What the exercise asks: Copy out each line below in which the string "centre" appears.

Recorded information:
++++++++++++++++++++

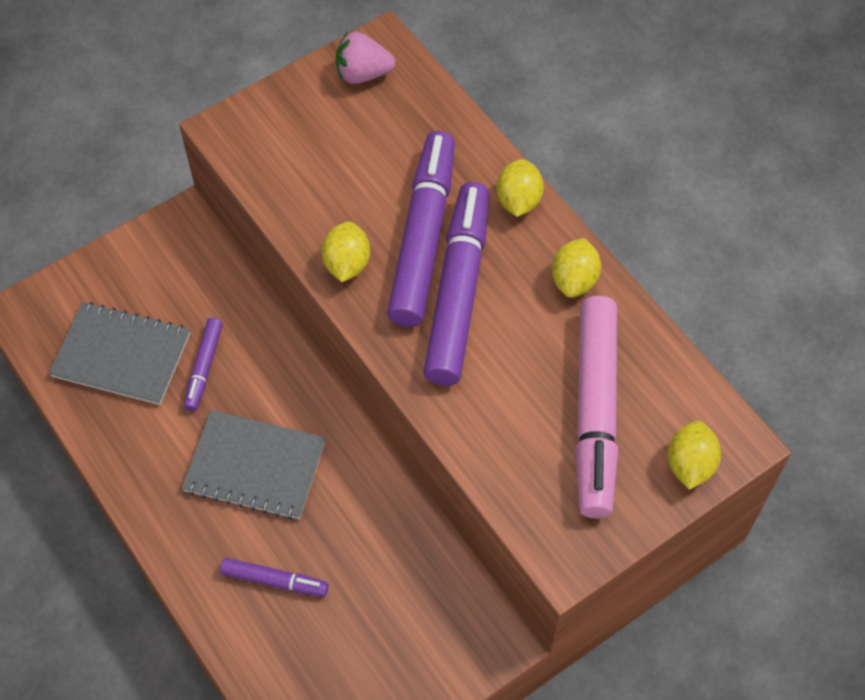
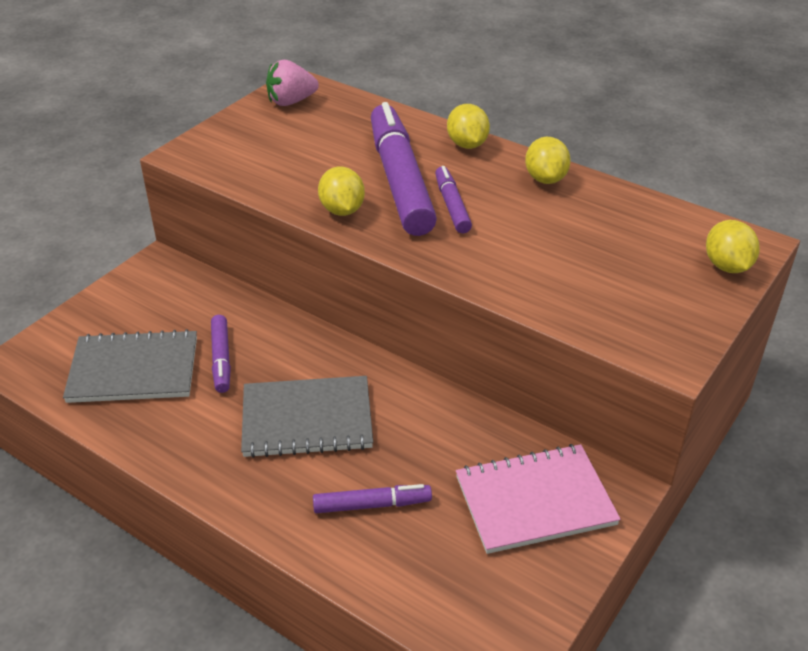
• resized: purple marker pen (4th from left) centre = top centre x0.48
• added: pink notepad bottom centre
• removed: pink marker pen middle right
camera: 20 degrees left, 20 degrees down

++++++++++++++++++++

Task answer:
• resized: purple marker pen (4th from left) centre = top centre x0.48
• added: pink notepad bottom centre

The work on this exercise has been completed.